- Opening Delimiter -

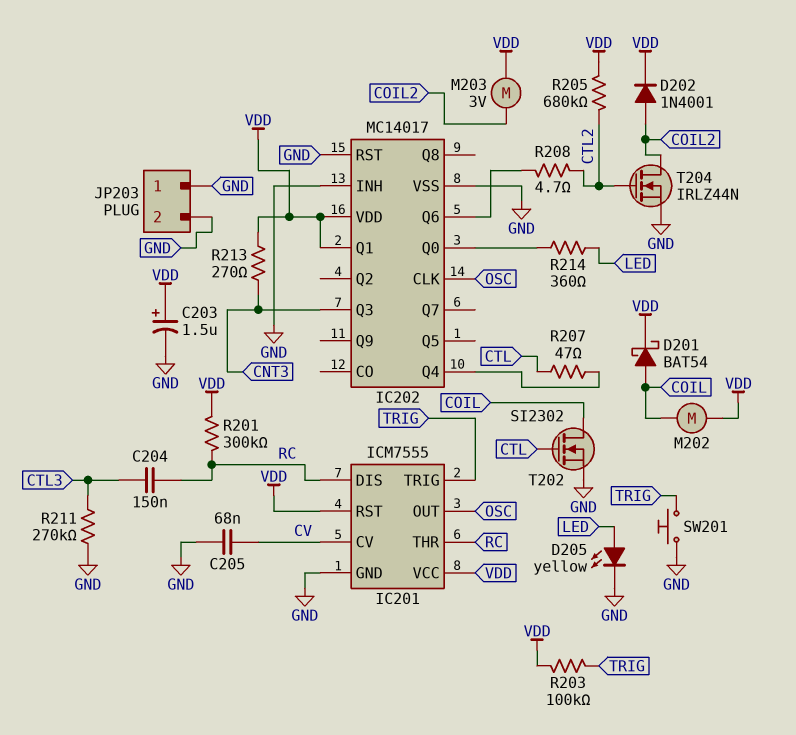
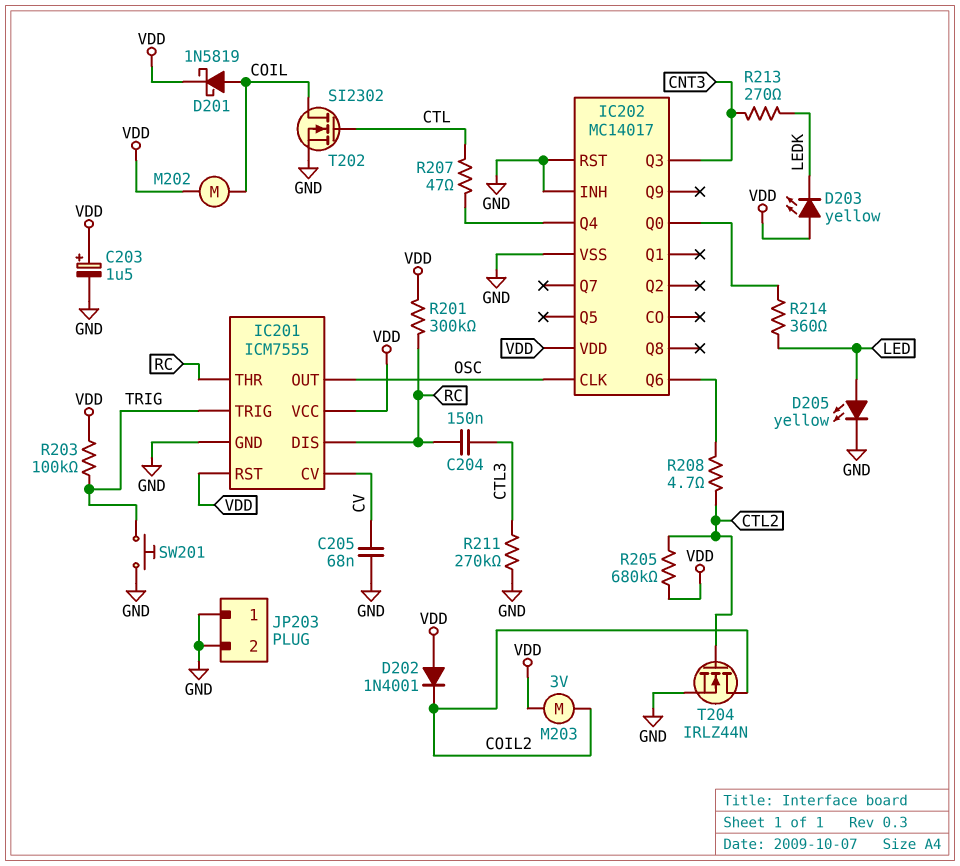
D201: schottky BAT54 (A COIL, K VDD) -> schottky 1N5819 (A COIL, K VDD)
D202: diode 1N4001 (A COIL2, K VDD) -> diode 1N4001 (A VDD, K COIL2)
D203: none -> LED yellow (A VDD, K LEDK)
IC202 pin Q1: VDD -> none
R213: 270 (CNT3, VDD) -> 270 (CNT3, LEDK)

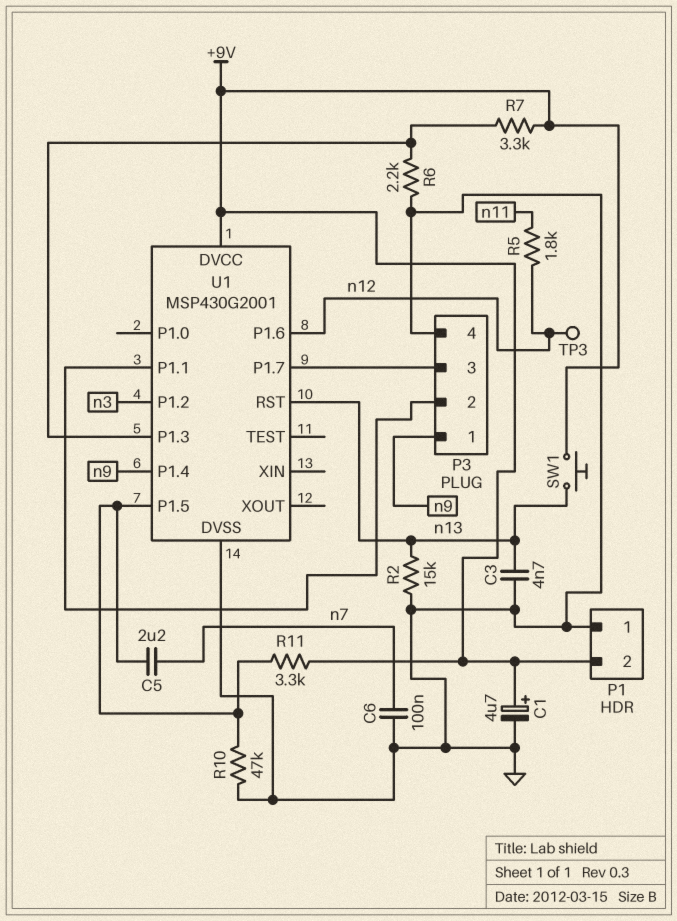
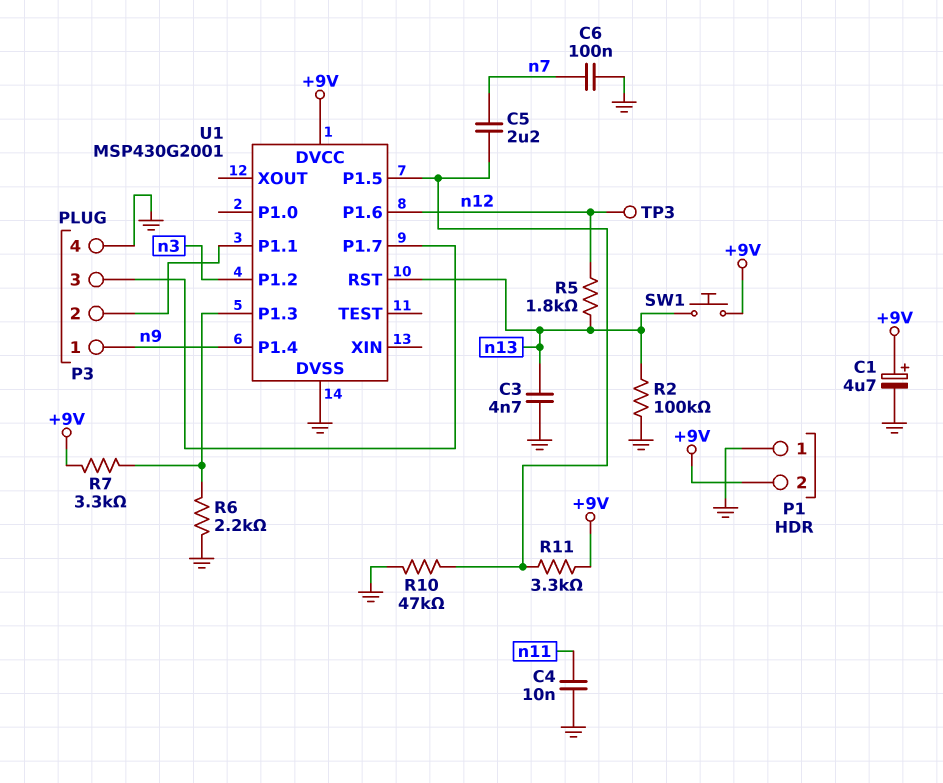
C4: none -> 10nF (GND, n11)
R2: 15k (GND, n13) -> 100k (GND, n13)
R5: 1.8k (n11, n12) -> 1.8k (n12, n13)

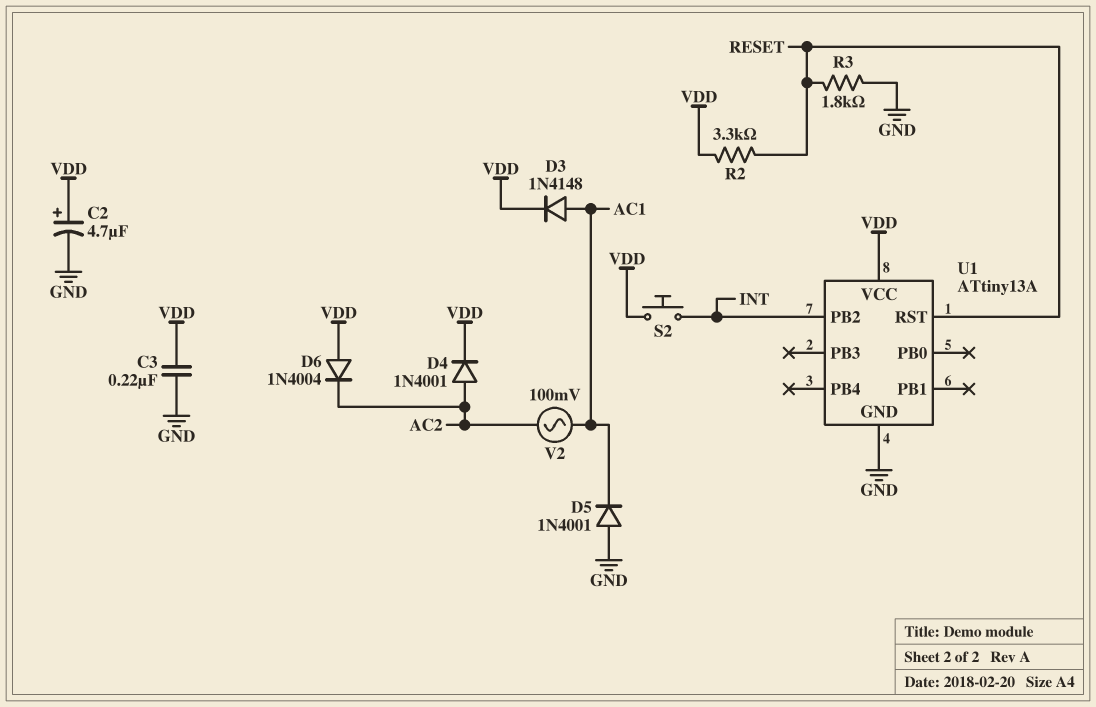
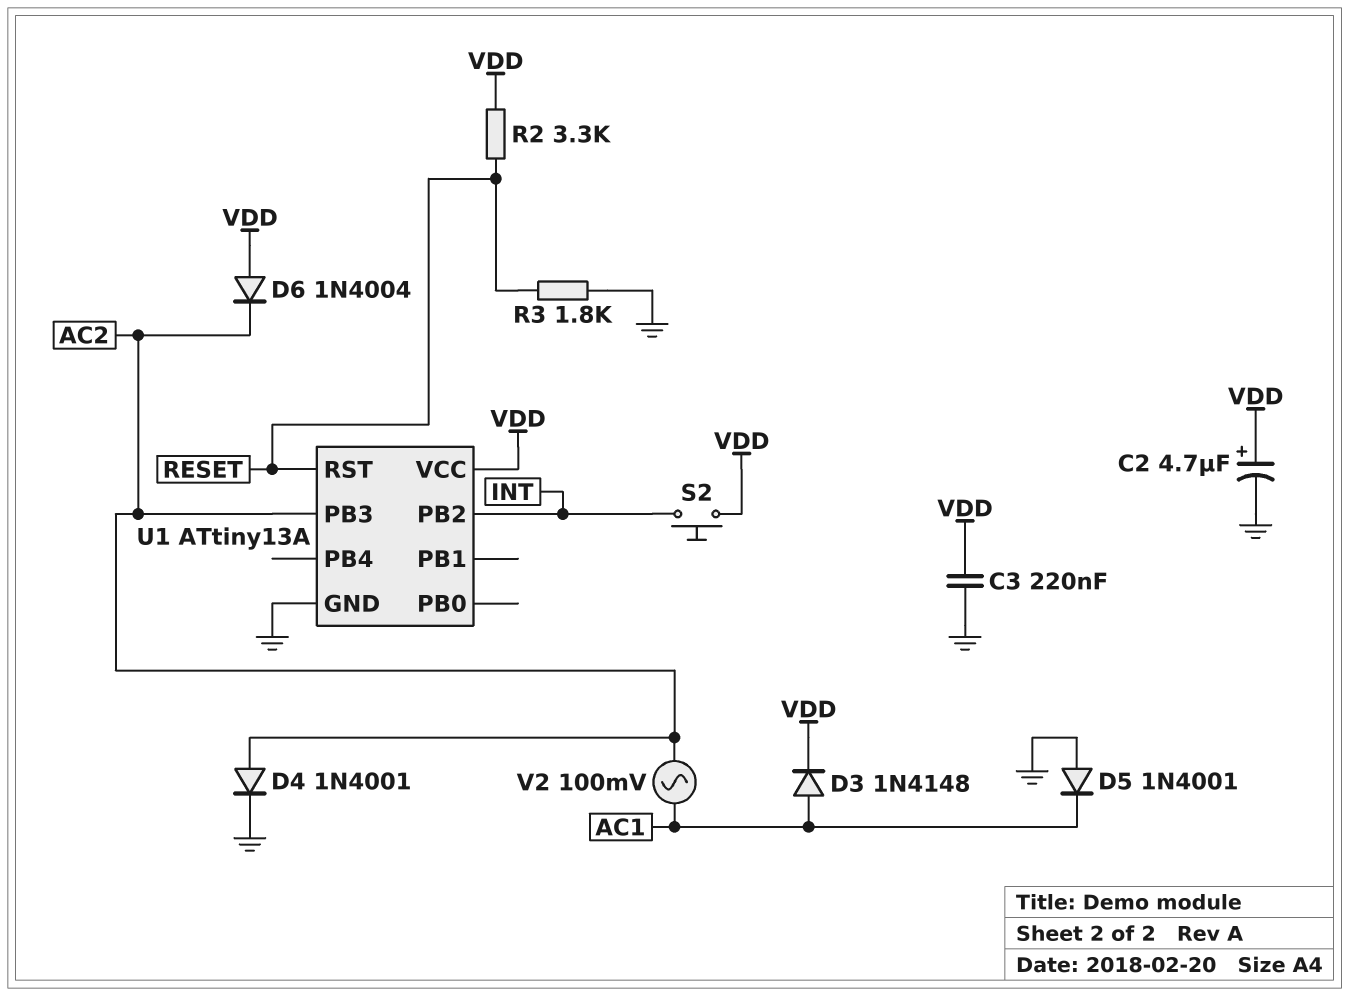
D4: diode 1N4001 (A AC2, K VDD) -> diode 1N4001 (A AC2, K GND)
U1 pin PB3: none -> AC2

- Closing Delimiter -

■ Required action: Pull every line with the string "LEDK" from the data above.

■ Answer box:
D203: none -> LED yellow (A VDD, K LEDK)
R213: 270 (CNT3, VDD) -> 270 (CNT3, LEDK)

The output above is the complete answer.